**Your goal**
Could you retype the lines below, starting at the line holding "(402, 545) = (682, 416): blue" and stopping at the line holding "(129, 500) = (852, 589): blue house -> none", inclusive? Copy them exactly and drop the images.

**Excerpted records**
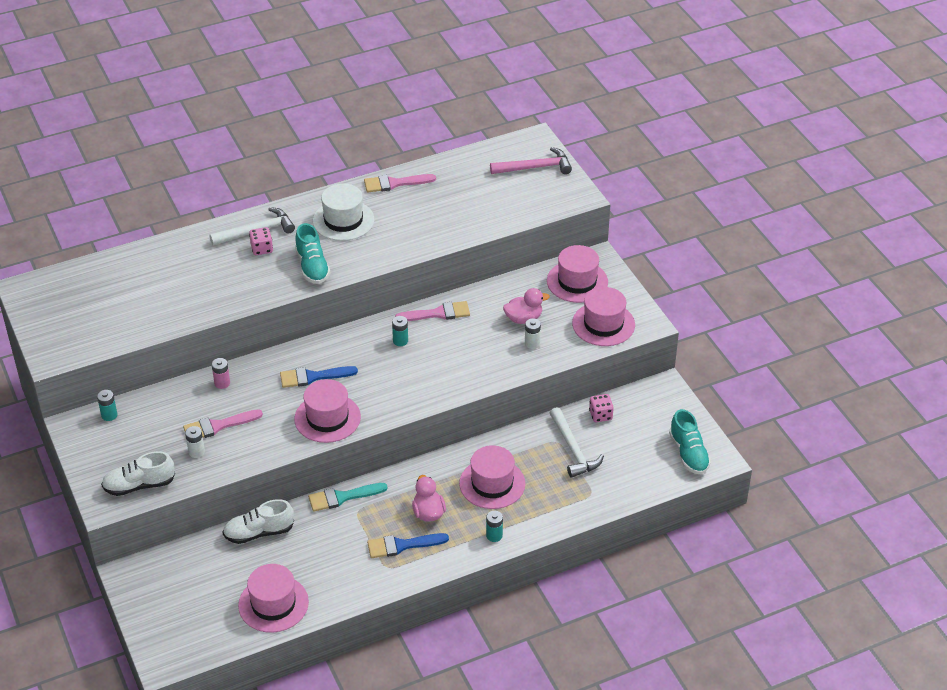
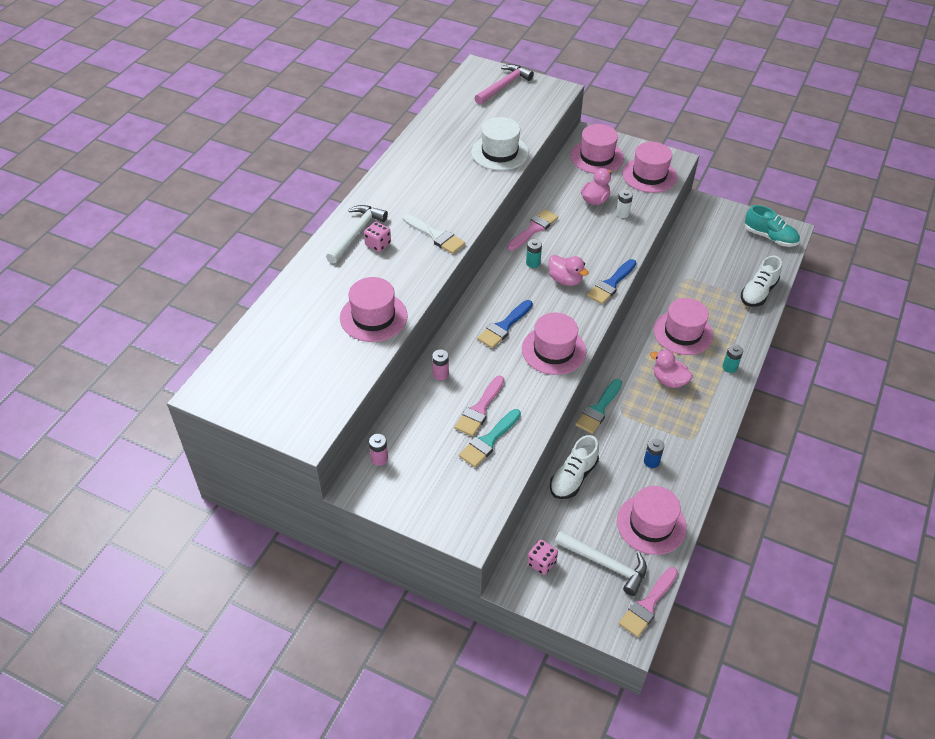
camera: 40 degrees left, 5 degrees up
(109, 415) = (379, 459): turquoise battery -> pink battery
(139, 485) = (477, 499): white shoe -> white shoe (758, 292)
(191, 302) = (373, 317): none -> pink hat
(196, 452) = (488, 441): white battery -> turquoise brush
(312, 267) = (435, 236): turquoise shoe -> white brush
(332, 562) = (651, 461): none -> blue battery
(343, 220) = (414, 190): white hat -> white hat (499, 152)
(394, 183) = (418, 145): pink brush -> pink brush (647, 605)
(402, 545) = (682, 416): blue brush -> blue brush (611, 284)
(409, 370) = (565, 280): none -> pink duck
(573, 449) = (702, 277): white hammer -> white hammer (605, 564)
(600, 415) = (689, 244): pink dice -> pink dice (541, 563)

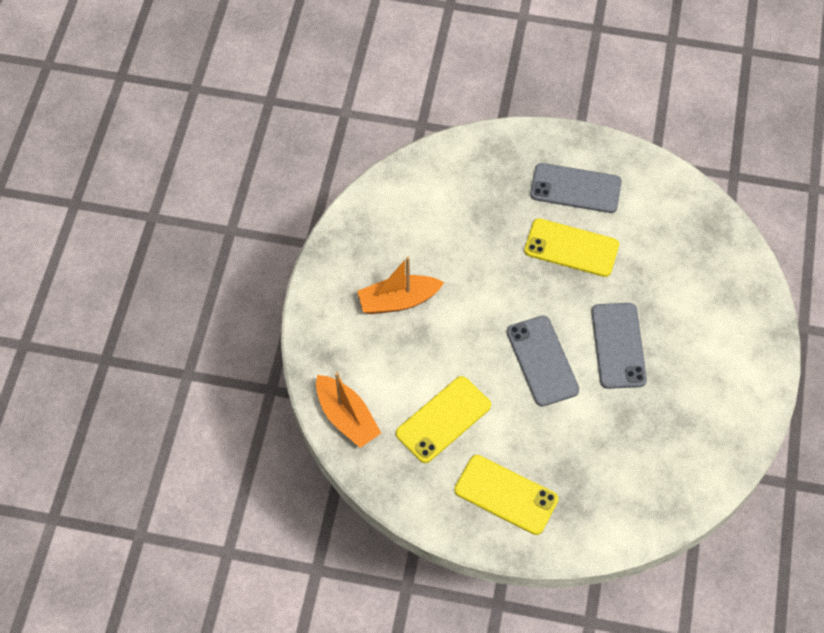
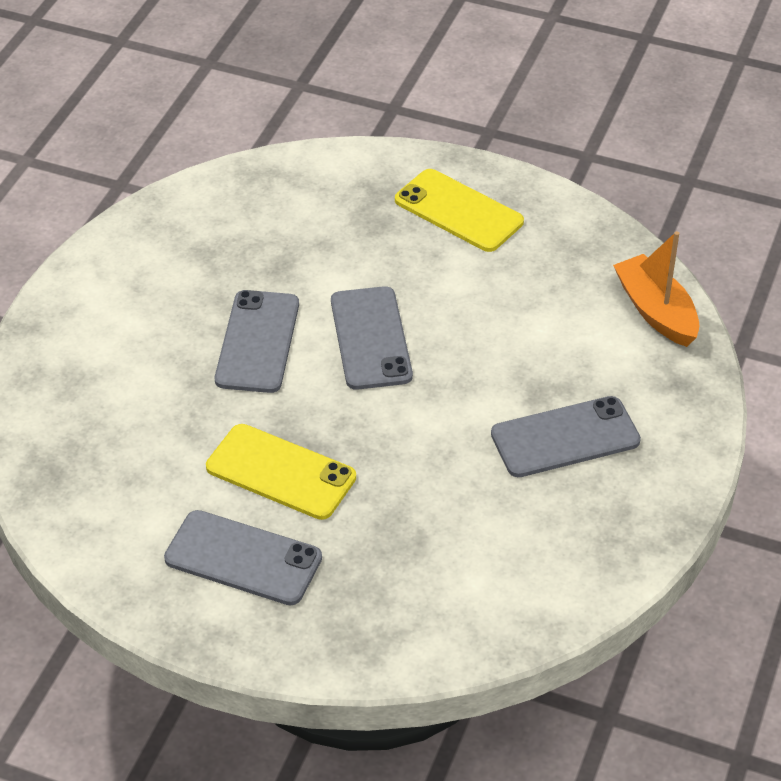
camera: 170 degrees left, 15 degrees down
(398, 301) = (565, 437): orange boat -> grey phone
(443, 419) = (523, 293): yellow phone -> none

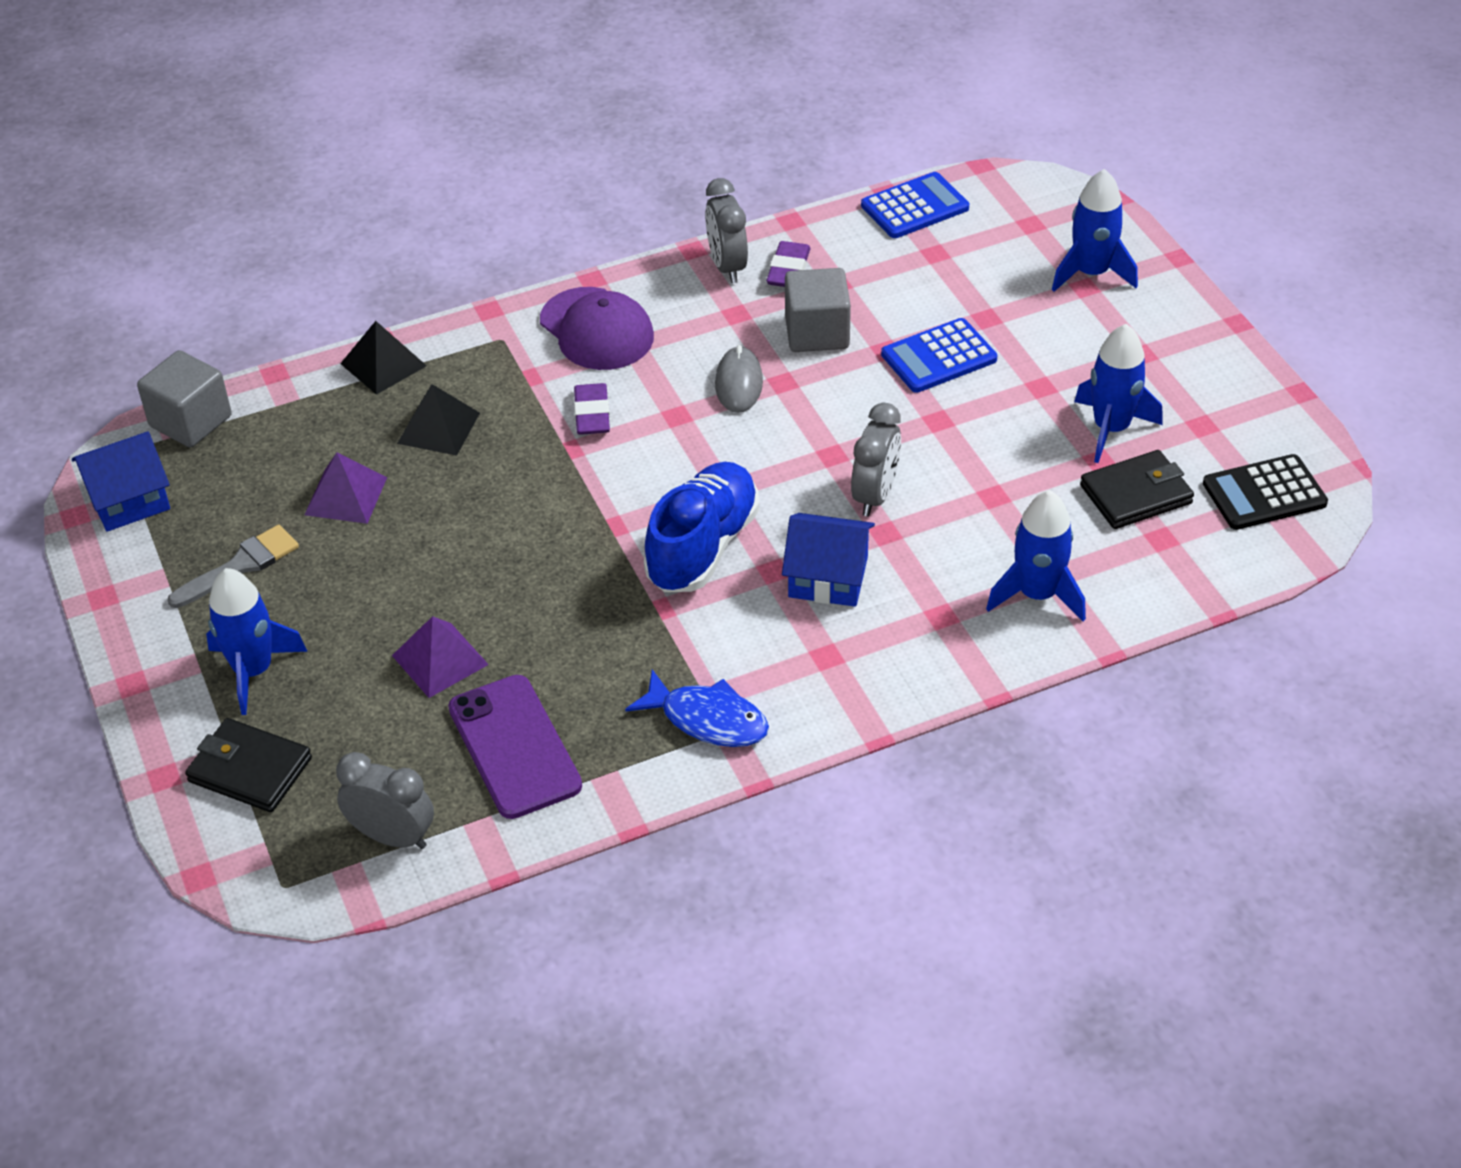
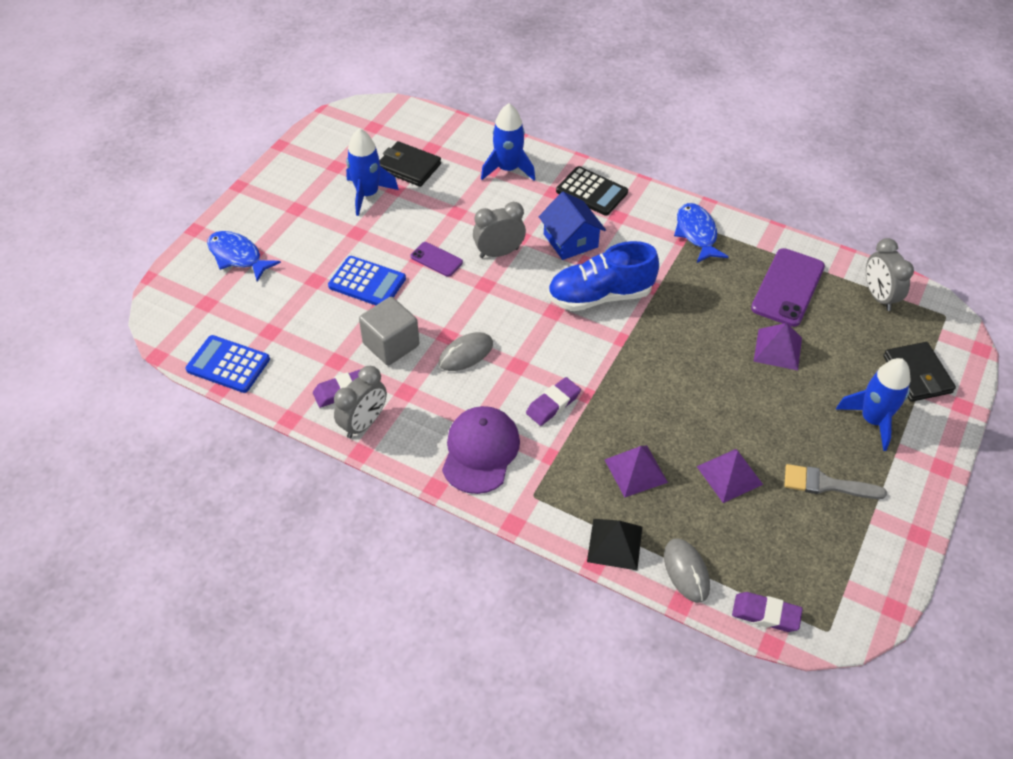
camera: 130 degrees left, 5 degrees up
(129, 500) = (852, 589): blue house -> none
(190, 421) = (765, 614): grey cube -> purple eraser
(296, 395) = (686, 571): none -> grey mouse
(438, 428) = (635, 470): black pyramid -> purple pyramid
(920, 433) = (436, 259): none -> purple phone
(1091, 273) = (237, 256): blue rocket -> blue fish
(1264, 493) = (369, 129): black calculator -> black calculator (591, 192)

**Your response**
(402, 545) = (682, 416): blue brush -> blue brush (611, 284)
(409, 370) = (565, 280): none -> pink duck
(573, 449) = (702, 277): white hammer -> white hammer (605, 564)
(600, 415) = (689, 244): pink dice -> pink dice (541, 563)

camera: 170 degrees left, 15 degrees down
(398, 301) = (565, 437): orange boat -> grey phone
(443, 419) = (523, 293): yellow phone -> none

camera: 130 degrees left, 5 degrees up
(129, 500) = (852, 589): blue house -> none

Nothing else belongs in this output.